--- Records shown ---

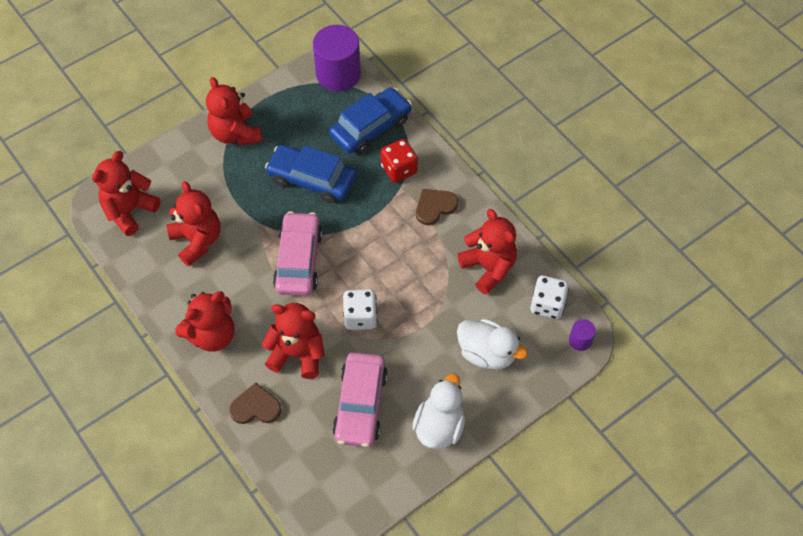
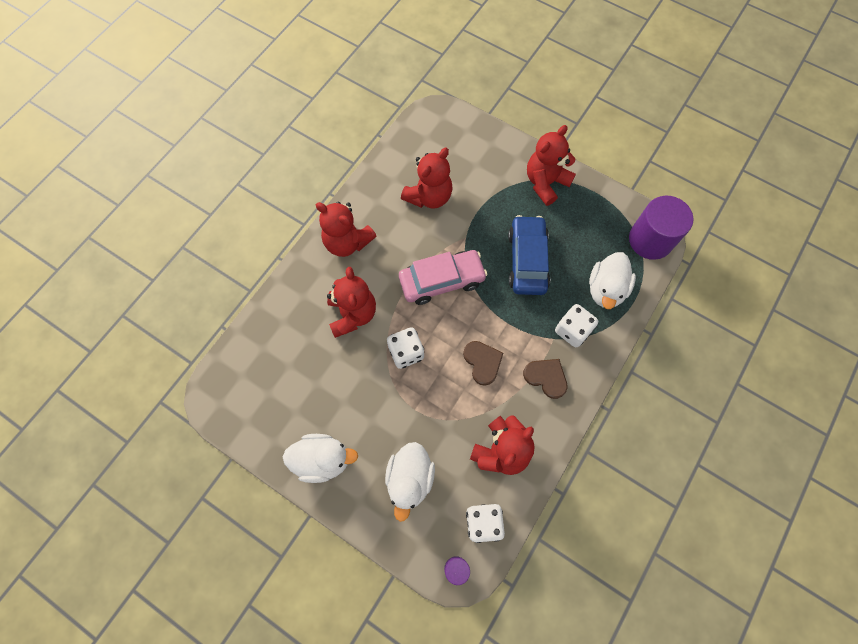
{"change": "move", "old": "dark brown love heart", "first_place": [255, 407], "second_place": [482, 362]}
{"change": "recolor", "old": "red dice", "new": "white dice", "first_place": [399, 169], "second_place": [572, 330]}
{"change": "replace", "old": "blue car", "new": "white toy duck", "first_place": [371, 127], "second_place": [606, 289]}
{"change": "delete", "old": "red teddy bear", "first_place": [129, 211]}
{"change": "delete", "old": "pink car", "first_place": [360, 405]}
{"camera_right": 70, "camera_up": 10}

---

Exercise instructions: Pull out all lines from the entries above in which the word "change" appears.

Written answer:
{"change": "move", "old": "dark brown love heart", "first_place": [255, 407], "second_place": [482, 362]}
{"change": "recolor", "old": "red dice", "new": "white dice", "first_place": [399, 169], "second_place": [572, 330]}
{"change": "replace", "old": "blue car", "new": "white toy duck", "first_place": [371, 127], "second_place": [606, 289]}
{"change": "delete", "old": "red teddy bear", "first_place": [129, 211]}
{"change": "delete", "old": "pink car", "first_place": [360, 405]}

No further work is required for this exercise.